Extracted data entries
━━━━━━
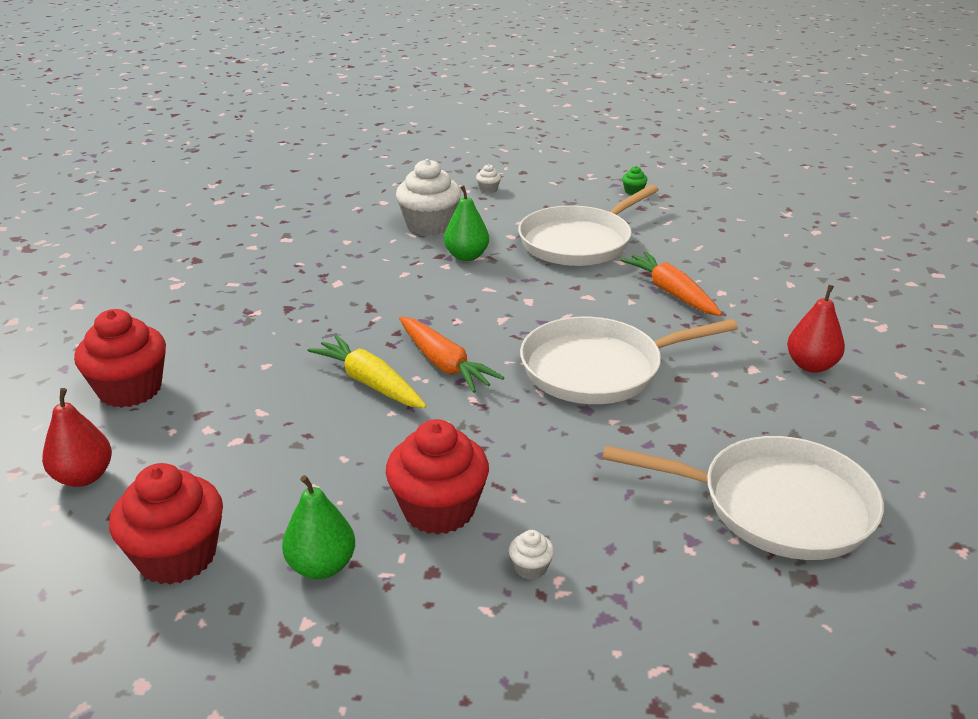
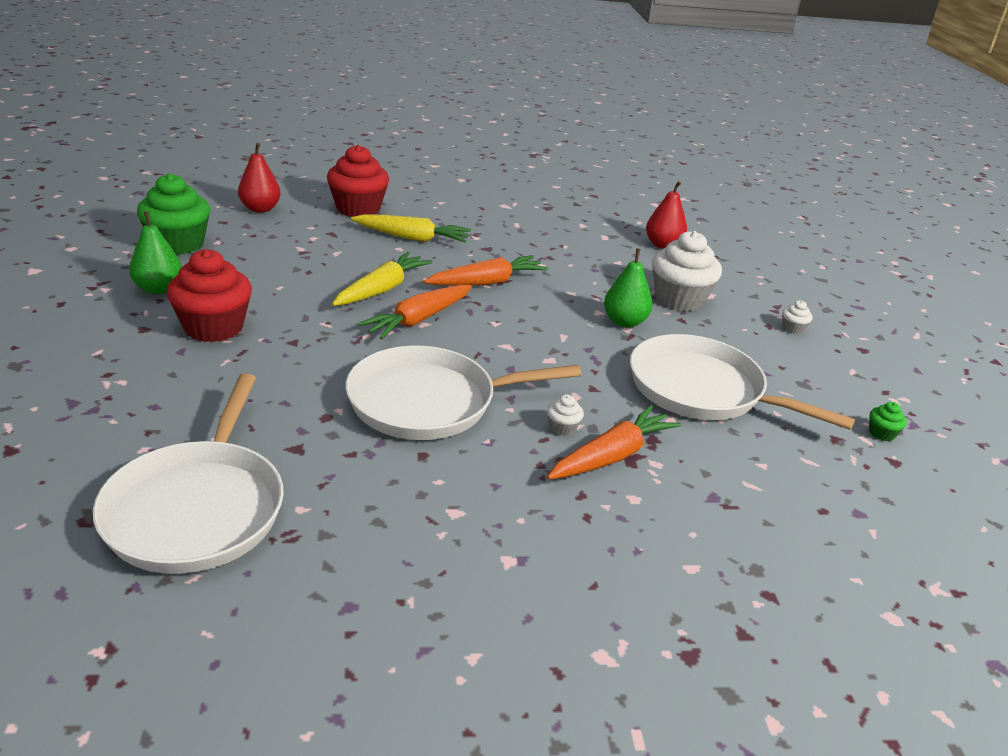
camera: 75 degrees right, 0 degrees up
(177, 556) = (178, 244): red cupcake -> green cupcake
(241, 354) = (412, 238): none -> yellow carrot
(370, 316) = (487, 282): none -> orange carrot
(530, 568) = (138, 368): white cupcake -> white cupcake (562, 428)
(598, 368) = (429, 402): white pan -> white pan turned 75 degrees counterclockwise
(811, 365) = (474, 565): red pear -> red pear (663, 245)

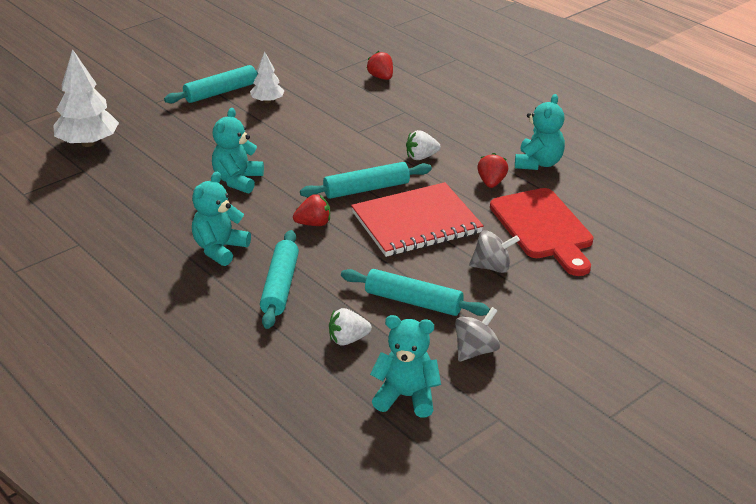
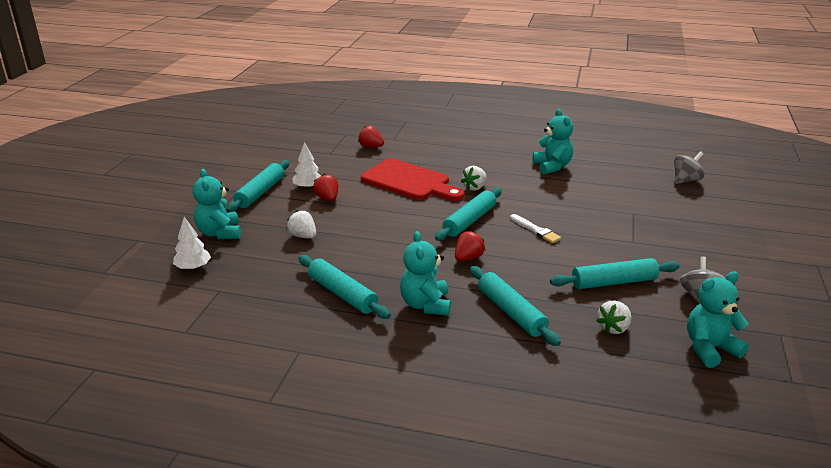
camera: 35 degrees left, 5 degrees down
(88, 143) = (193, 267): white tree -> white tree, size x0.56
(168, 212) = (342, 294): none -> turquoise rolling pin
(203, 148) = (303, 236): none -> white strawberry
(238, 180) = (366, 250): turquoise teddy bear -> turquoise teddy bear (220, 233)
(416, 223) = (535, 230): red notebook -> white brush
(491, 182) = (543, 188): red strawberry -> red strawberry (327, 198)
(492, 267) = (624, 239): grey spinning top -> grey spinning top (686, 180)
(544, 228) = (615, 203): red cutting board -> red cutting board (409, 181)

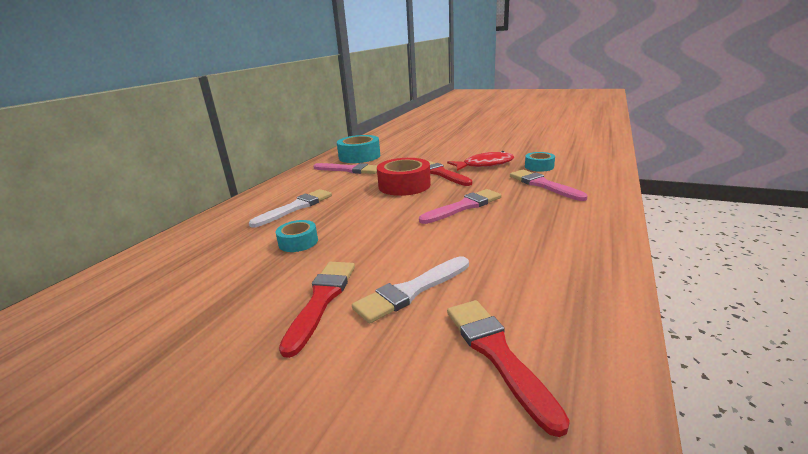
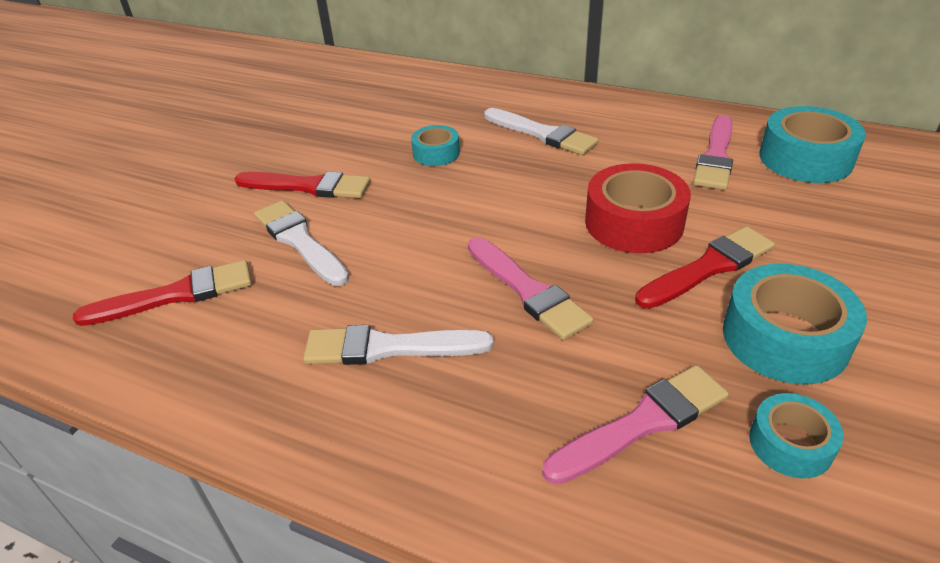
camera: 90 degrees right, 15 degrees up
(484, 165) = (784, 338): red fish -> turquoise tape
(523, 240) = (388, 347): none -> white brush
━━━━━━
# Task brief
Show every line of the data in which the word "cupcake" appears.

# Expected answer
(177, 556) = (178, 244): red cupcake -> green cupcake
(530, 568) = (138, 368): white cupcake -> white cupcake (562, 428)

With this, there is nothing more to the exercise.